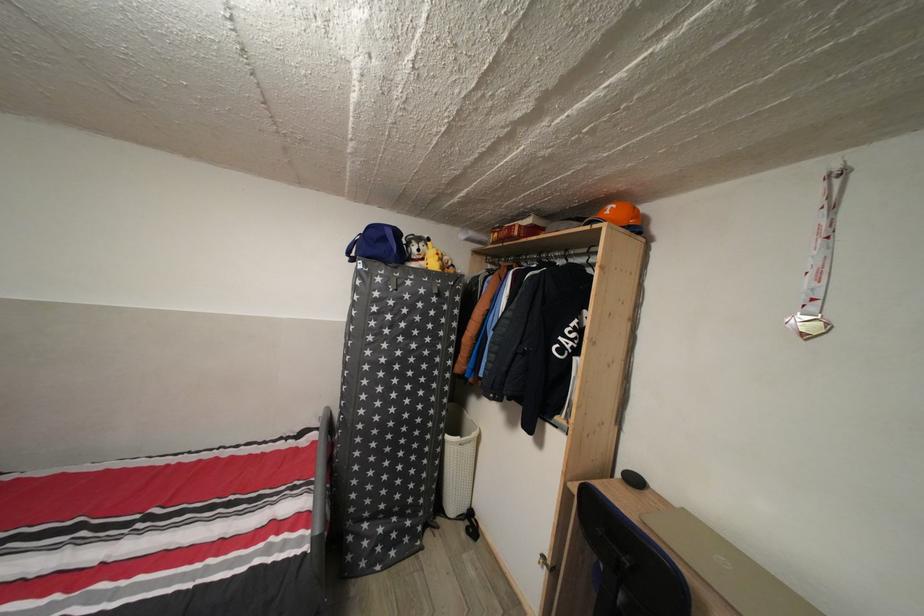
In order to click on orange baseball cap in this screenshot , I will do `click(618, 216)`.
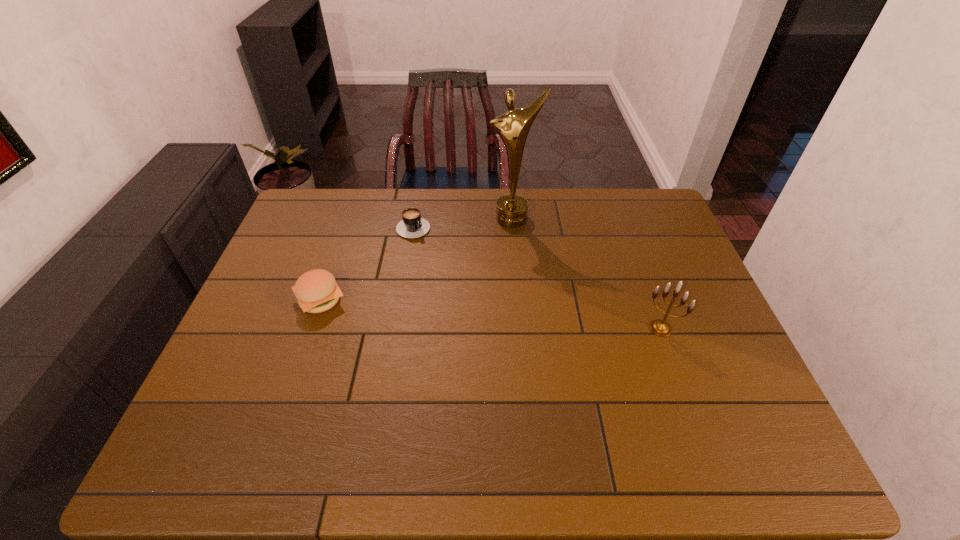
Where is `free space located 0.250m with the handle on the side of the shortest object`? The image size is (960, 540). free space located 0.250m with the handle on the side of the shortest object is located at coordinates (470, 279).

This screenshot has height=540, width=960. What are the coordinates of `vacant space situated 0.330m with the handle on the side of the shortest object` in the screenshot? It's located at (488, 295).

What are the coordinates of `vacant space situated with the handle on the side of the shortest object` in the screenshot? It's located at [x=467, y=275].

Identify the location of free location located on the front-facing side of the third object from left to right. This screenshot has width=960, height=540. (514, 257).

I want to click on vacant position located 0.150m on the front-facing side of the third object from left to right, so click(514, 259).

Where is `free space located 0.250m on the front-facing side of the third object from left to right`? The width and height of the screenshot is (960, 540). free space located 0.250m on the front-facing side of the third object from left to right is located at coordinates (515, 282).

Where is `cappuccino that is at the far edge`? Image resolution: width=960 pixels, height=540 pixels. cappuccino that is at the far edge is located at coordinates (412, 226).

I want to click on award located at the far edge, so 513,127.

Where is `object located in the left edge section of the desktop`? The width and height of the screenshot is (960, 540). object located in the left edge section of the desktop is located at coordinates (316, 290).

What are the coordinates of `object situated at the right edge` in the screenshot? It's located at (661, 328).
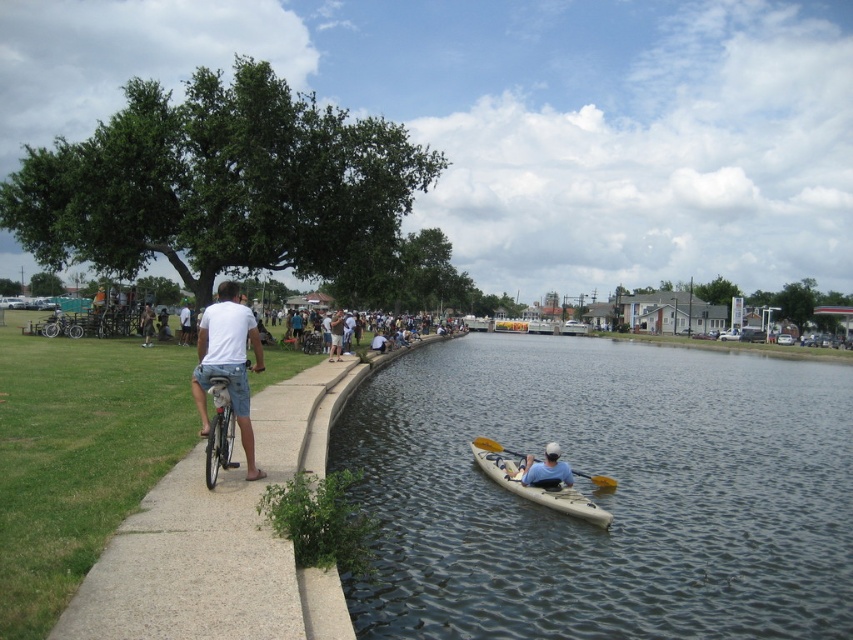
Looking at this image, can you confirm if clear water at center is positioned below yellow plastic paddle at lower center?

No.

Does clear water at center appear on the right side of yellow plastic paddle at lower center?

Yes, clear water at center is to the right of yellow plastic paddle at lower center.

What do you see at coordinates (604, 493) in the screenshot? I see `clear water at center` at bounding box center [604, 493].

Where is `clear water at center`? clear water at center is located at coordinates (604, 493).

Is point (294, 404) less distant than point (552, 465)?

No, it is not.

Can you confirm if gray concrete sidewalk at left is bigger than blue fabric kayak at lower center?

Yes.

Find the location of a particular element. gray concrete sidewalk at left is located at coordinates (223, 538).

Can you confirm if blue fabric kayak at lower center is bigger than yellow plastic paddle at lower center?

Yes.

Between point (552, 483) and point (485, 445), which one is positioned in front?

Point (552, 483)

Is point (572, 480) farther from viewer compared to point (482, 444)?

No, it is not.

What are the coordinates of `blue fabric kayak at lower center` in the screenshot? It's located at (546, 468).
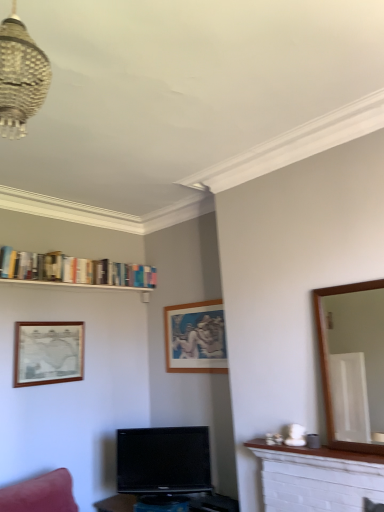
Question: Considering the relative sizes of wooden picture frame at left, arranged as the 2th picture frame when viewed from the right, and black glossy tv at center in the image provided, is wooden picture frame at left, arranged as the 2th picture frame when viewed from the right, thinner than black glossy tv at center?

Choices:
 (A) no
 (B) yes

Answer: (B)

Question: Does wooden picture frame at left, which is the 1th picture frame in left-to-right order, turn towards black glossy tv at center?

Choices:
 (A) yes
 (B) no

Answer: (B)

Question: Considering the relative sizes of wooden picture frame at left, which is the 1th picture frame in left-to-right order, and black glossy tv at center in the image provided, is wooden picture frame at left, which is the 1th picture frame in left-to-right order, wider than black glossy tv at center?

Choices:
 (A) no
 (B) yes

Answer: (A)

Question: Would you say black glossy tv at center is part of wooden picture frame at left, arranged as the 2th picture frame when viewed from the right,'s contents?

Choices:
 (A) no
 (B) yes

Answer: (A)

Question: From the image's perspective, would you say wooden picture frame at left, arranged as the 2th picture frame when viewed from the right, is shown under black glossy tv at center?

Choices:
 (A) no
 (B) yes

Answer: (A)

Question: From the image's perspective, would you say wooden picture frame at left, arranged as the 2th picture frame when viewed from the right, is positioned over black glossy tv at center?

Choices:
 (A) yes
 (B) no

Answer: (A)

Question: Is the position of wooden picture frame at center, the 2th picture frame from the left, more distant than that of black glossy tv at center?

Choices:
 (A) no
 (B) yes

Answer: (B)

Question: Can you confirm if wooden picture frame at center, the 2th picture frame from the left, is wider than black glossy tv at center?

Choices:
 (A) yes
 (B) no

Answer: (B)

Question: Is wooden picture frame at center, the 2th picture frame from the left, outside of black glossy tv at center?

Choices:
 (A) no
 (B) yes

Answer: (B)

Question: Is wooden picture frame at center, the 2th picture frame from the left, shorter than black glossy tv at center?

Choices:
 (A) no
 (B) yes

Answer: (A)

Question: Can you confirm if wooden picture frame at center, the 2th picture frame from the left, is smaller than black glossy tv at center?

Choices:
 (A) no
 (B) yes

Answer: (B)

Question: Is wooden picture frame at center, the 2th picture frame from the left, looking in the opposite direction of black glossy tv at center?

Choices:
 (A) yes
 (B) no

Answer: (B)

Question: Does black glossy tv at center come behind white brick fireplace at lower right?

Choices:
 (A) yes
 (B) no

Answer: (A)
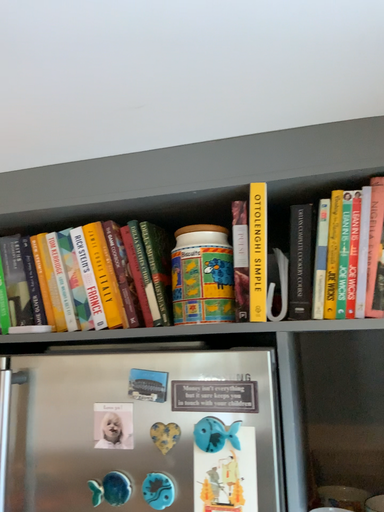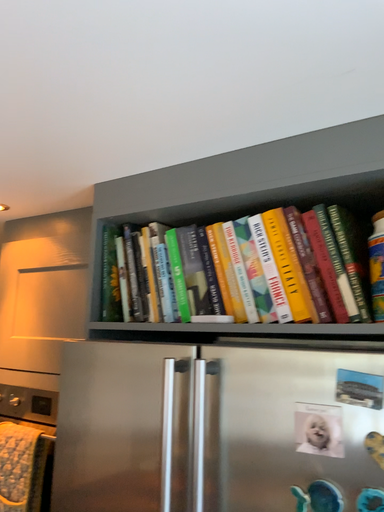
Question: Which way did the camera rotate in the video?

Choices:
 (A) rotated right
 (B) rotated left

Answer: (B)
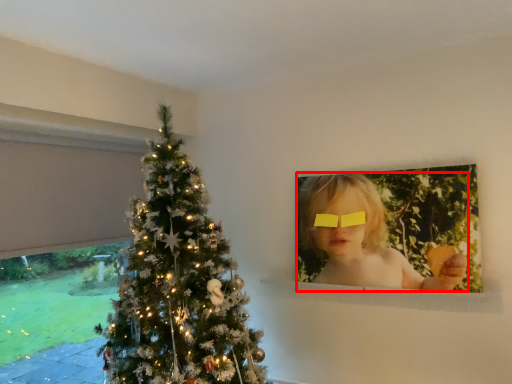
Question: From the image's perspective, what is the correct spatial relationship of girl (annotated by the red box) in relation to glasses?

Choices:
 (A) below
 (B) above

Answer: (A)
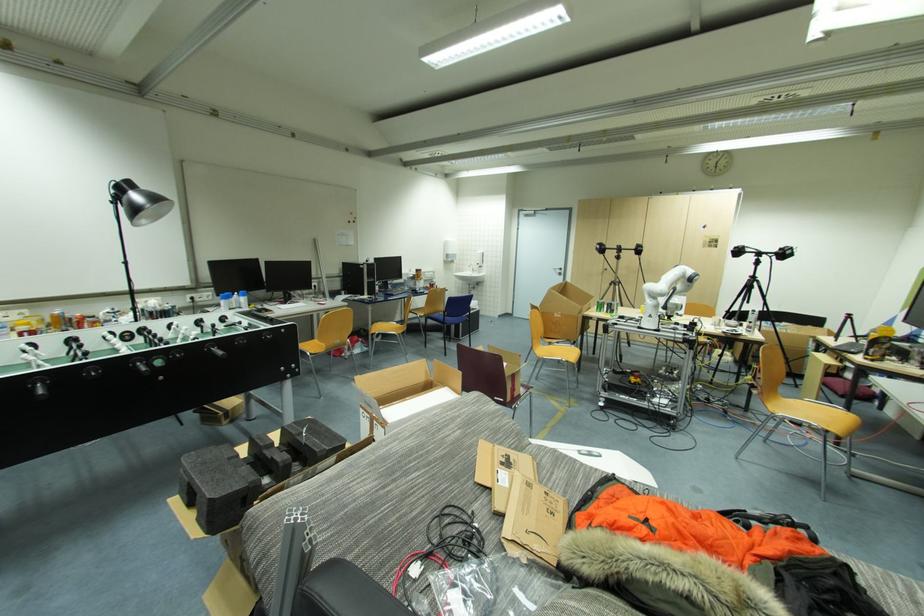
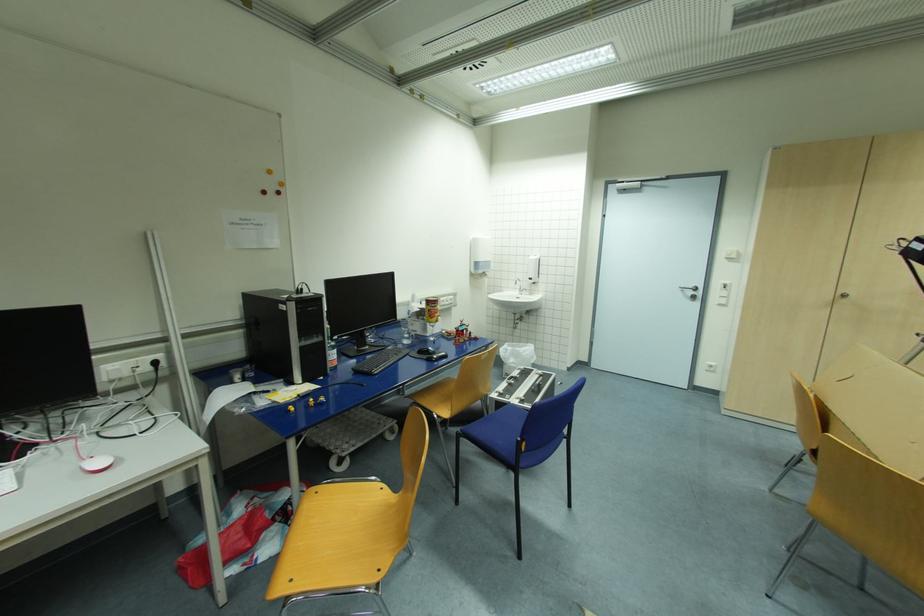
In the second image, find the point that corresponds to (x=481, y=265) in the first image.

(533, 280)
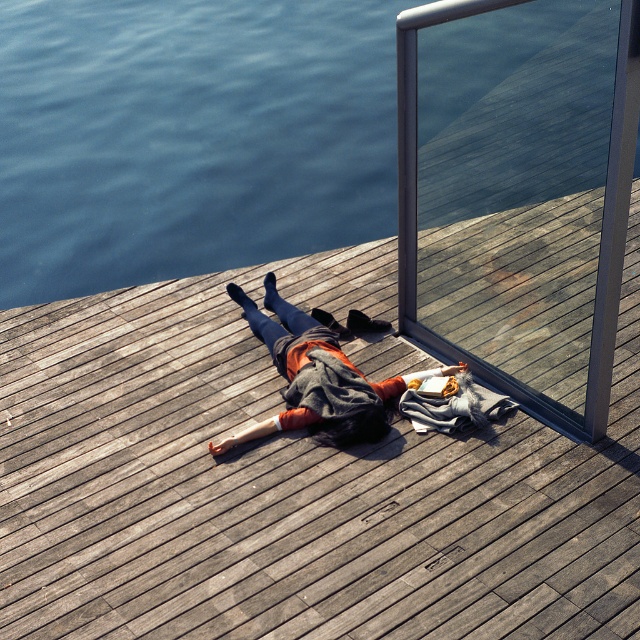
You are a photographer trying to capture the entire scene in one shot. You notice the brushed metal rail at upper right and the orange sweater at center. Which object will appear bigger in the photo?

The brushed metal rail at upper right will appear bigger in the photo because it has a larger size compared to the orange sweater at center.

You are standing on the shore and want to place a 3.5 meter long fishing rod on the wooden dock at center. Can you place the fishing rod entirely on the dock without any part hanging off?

◇ ◇ ◇

> **What you need to do**
Copy out every record above word for word, leaving out the pictures.

> **Result below**
In order to click on orange baseball cap in this screenshot , I will do `click(618, 216)`.
Where is `free space located 0.250m with the handle on the side of the shortest object`? The image size is (960, 540). free space located 0.250m with the handle on the side of the shortest object is located at coordinates (470, 279).

This screenshot has height=540, width=960. What are the coordinates of `vacant space situated 0.330m with the handle on the side of the shortest object` in the screenshot? It's located at (488, 295).

What are the coordinates of `vacant space situated with the handle on the side of the shortest object` in the screenshot? It's located at [x=467, y=275].

Identify the location of free location located on the front-facing side of the third object from left to right. This screenshot has width=960, height=540. (514, 257).

I want to click on vacant position located 0.150m on the front-facing side of the third object from left to right, so click(514, 259).

Where is `free space located 0.250m on the front-facing side of the third object from left to right`? The width and height of the screenshot is (960, 540). free space located 0.250m on the front-facing side of the third object from left to right is located at coordinates (515, 282).

Where is `cappuccino that is at the far edge`? Image resolution: width=960 pixels, height=540 pixels. cappuccino that is at the far edge is located at coordinates (412, 226).

I want to click on award located at the far edge, so 513,127.

Where is `object located in the left edge section of the desktop`? The width and height of the screenshot is (960, 540). object located in the left edge section of the desktop is located at coordinates (316, 290).

What are the coordinates of `object situated at the right edge` in the screenshot? It's located at (661, 328).
Looking at this image, can you confirm if clear water at center is positioned below yellow plastic paddle at lower center?

No.

Does clear water at center appear on the right side of yellow plastic paddle at lower center?

Yes, clear water at center is to the right of yellow plastic paddle at lower center.

What do you see at coordinates (604, 493) in the screenshot? I see `clear water at center` at bounding box center [604, 493].

Where is `clear water at center`? clear water at center is located at coordinates (604, 493).

Is point (294, 404) less distant than point (552, 465)?

No, it is not.

Can you confirm if gray concrete sidewalk at left is bigger than blue fabric kayak at lower center?

Yes.

Find the location of a particular element. gray concrete sidewalk at left is located at coordinates (223, 538).

Can you confirm if blue fabric kayak at lower center is bigger than yellow plastic paddle at lower center?

Yes.

Between point (552, 483) and point (485, 445), which one is positioned in front?

Point (552, 483)

Is point (572, 480) farther from viewer compared to point (482, 444)?

No, it is not.

What are the coordinates of `blue fabric kayak at lower center` in the screenshot? It's located at (546, 468).
Question: Considering the relative sizes of wooden picture frame at left, arranged as the 2th picture frame when viewed from the right, and black glossy tv at center in the image provided, is wooden picture frame at left, arranged as the 2th picture frame when viewed from the right, thinner than black glossy tv at center?

Choices:
 (A) no
 (B) yes

Answer: (B)

Question: Does wooden picture frame at left, which is the 1th picture frame in left-to-right order, turn towards black glossy tv at center?

Choices:
 (A) yes
 (B) no

Answer: (B)

Question: Considering the relative sizes of wooden picture frame at left, which is the 1th picture frame in left-to-right order, and black glossy tv at center in the image provided, is wooden picture frame at left, which is the 1th picture frame in left-to-right order, wider than black glossy tv at center?

Choices:
 (A) no
 (B) yes

Answer: (A)

Question: Would you say black glossy tv at center is part of wooden picture frame at left, arranged as the 2th picture frame when viewed from the right,'s contents?

Choices:
 (A) no
 (B) yes

Answer: (A)

Question: From the image's perspective, would you say wooden picture frame at left, arranged as the 2th picture frame when viewed from the right, is shown under black glossy tv at center?

Choices:
 (A) no
 (B) yes

Answer: (A)

Question: From the image's perspective, would you say wooden picture frame at left, arranged as the 2th picture frame when viewed from the right, is positioned over black glossy tv at center?

Choices:
 (A) yes
 (B) no

Answer: (A)

Question: Is the position of wooden picture frame at center, the 2th picture frame from the left, more distant than that of black glossy tv at center?

Choices:
 (A) no
 (B) yes

Answer: (B)

Question: Can you confirm if wooden picture frame at center, the 2th picture frame from the left, is wider than black glossy tv at center?

Choices:
 (A) yes
 (B) no

Answer: (B)

Question: Is wooden picture frame at center, the 2th picture frame from the left, outside of black glossy tv at center?

Choices:
 (A) no
 (B) yes

Answer: (B)

Question: Is wooden picture frame at center, the 2th picture frame from the left, shorter than black glossy tv at center?

Choices:
 (A) no
 (B) yes

Answer: (A)

Question: Can you confirm if wooden picture frame at center, the 2th picture frame from the left, is smaller than black glossy tv at center?

Choices:
 (A) no
 (B) yes

Answer: (B)

Question: Is wooden picture frame at center, the 2th picture frame from the left, looking in the opposite direction of black glossy tv at center?

Choices:
 (A) yes
 (B) no

Answer: (B)

Question: Does black glossy tv at center come behind white brick fireplace at lower right?

Choices:
 (A) yes
 (B) no

Answer: (A)
Question: Which way did the camera rotate in the video?

Choices:
 (A) rotated right
 (B) rotated left

Answer: (B)
Question: From the image's perspective, what is the correct spatial relationship of girl (annotated by the red box) in relation to glasses?

Choices:
 (A) below
 (B) above

Answer: (A)
In the second image, find the point that corresponds to (x=481, y=265) in the first image.

(533, 280)
You are a photographer trying to capture the entire scene in one shot. You notice the brushed metal rail at upper right and the orange sweater at center. Which object will appear bigger in the photo?

The brushed metal rail at upper right will appear bigger in the photo because it has a larger size compared to the orange sweater at center.

You are standing on the shore and want to place a 3.5 meter long fishing rod on the wooden dock at center. Can you place the fishing rod entirely on the dock without any part hanging off?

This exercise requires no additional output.